WHAT TO PRODUCE
Retype each line below without a single alteration.

Dataset entries
────

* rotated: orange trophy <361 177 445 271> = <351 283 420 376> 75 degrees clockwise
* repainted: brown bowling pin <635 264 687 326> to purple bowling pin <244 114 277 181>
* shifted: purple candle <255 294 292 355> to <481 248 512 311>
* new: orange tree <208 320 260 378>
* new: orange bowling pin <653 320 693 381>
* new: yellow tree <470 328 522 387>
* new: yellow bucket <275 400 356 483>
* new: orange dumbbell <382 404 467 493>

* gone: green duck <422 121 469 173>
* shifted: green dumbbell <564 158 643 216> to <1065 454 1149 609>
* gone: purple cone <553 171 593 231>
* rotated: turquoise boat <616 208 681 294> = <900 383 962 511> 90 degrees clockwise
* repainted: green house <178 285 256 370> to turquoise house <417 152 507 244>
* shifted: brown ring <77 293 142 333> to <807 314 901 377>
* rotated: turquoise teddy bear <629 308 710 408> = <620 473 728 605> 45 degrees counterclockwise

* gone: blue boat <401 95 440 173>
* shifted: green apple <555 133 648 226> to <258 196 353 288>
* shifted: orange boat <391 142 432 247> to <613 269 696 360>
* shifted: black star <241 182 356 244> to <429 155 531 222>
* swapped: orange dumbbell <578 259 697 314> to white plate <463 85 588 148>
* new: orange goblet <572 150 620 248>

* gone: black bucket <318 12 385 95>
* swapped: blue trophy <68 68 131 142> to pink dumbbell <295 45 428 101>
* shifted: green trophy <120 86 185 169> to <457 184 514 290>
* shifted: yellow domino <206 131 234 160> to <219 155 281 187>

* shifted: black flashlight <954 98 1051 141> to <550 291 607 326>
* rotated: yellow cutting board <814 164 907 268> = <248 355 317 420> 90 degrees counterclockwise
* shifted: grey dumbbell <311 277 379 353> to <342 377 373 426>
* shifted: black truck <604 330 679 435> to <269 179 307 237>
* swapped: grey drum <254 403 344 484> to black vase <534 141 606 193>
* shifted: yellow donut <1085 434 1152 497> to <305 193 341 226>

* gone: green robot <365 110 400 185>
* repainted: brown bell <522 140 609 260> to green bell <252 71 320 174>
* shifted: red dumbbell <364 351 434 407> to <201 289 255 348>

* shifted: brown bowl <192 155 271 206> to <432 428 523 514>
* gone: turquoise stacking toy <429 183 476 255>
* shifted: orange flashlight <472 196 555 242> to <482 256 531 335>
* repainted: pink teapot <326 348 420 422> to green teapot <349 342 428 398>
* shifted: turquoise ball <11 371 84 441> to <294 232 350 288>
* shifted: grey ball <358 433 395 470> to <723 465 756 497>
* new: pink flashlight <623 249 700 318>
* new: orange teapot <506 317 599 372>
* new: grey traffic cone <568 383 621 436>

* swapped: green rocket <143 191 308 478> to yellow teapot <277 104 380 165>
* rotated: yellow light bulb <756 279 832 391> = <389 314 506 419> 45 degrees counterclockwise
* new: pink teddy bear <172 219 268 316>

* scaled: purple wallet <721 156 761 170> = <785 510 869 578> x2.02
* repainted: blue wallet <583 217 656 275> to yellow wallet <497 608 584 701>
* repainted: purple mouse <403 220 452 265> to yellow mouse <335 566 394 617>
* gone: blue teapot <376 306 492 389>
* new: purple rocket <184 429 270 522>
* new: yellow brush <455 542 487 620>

────

RESULT
* rotated: orange trophy <361 177 445 271> = <351 283 420 376> 75 degrees clockwise
* repainted: brown bowling pin <635 264 687 326> to purple bowling pin <244 114 277 181>
* shifted: purple candle <255 294 292 355> to <481 248 512 311>
* new: orange tree <208 320 260 378>
* new: orange bowling pin <653 320 693 381>
* new: yellow tree <470 328 522 387>
* new: yellow bucket <275 400 356 483>
* new: orange dumbbell <382 404 467 493>

* gone: green duck <422 121 469 173>
* shifted: green dumbbell <564 158 643 216> to <1065 454 1149 609>
* gone: purple cone <553 171 593 231>
* rotated: turquoise boat <616 208 681 294> = <900 383 962 511> 90 degrees clockwise
* repainted: green house <178 285 256 370> to turquoise house <417 152 507 244>
* shifted: brown ring <77 293 142 333> to <807 314 901 377>
* rotated: turquoise teddy bear <629 308 710 408> = <620 473 728 605> 45 degrees counterclockwise

* gone: blue boat <401 95 440 173>
* shifted: green apple <555 133 648 226> to <258 196 353 288>
* shifted: orange boat <391 142 432 247> to <613 269 696 360>
* shifted: black star <241 182 356 244> to <429 155 531 222>
* swapped: orange dumbbell <578 259 697 314> to white plate <463 85 588 148>
* new: orange goblet <572 150 620 248>

* gone: black bucket <318 12 385 95>
* swapped: blue trophy <68 68 131 142> to pink dumbbell <295 45 428 101>
* shifted: green trophy <120 86 185 169> to <457 184 514 290>
* shifted: yellow domino <206 131 234 160> to <219 155 281 187>

* shifted: black flashlight <954 98 1051 141> to <550 291 607 326>
* rotated: yellow cutting board <814 164 907 268> = <248 355 317 420> 90 degrees counterclockwise
* shifted: grey dumbbell <311 277 379 353> to <342 377 373 426>
* shifted: black truck <604 330 679 435> to <269 179 307 237>
* swapped: grey drum <254 403 344 484> to black vase <534 141 606 193>
* shifted: yellow donut <1085 434 1152 497> to <305 193 341 226>

* gone: green robot <365 110 400 185>
* repainted: brown bell <522 140 609 260> to green bell <252 71 320 174>
* shifted: red dumbbell <364 351 434 407> to <201 289 255 348>

* shifted: brown bowl <192 155 271 206> to <432 428 523 514>
* gone: turquoise stacking toy <429 183 476 255>
* shifted: orange flashlight <472 196 555 242> to <482 256 531 335>
* repainted: pink teapot <326 348 420 422> to green teapot <349 342 428 398>
* shifted: turquoise ball <11 371 84 441> to <294 232 350 288>
* shifted: grey ball <358 433 395 470> to <723 465 756 497>
* new: pink flashlight <623 249 700 318>
* new: orange teapot <506 317 599 372>
* new: grey traffic cone <568 383 621 436>

* swapped: green rocket <143 191 308 478> to yellow teapot <277 104 380 165>
* rotated: yellow light bulb <756 279 832 391> = <389 314 506 419> 45 degrees counterclockwise
* new: pink teddy bear <172 219 268 316>

* scaled: purple wallet <721 156 761 170> = <785 510 869 578> x2.02
* repainted: blue wallet <583 217 656 275> to yellow wallet <497 608 584 701>
* repainted: purple mouse <403 220 452 265> to yellow mouse <335 566 394 617>
* gone: blue teapot <376 306 492 389>
* new: purple rocket <184 429 270 522>
* new: yellow brush <455 542 487 620>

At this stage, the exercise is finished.